◆ Instructions to follow
Your answer must be the data repeated exactly, with no pictures in it.

◆ Data extract
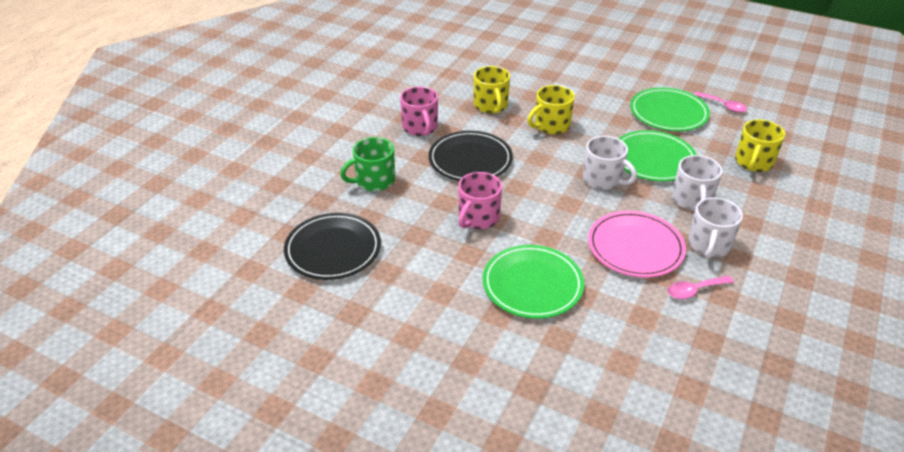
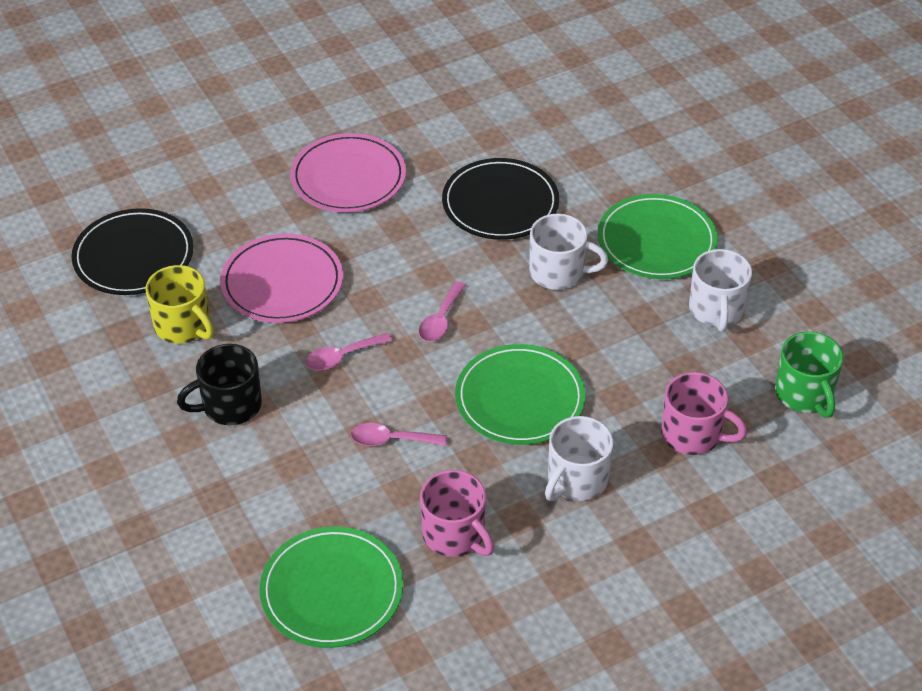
black mug: 0 -> 1
pink plate: 1 -> 2
pink spoon: 2 -> 3
yellow mug: 3 -> 1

◆ Answer box
black mug: 0 -> 1
pink plate: 1 -> 2
pink spoon: 2 -> 3
yellow mug: 3 -> 1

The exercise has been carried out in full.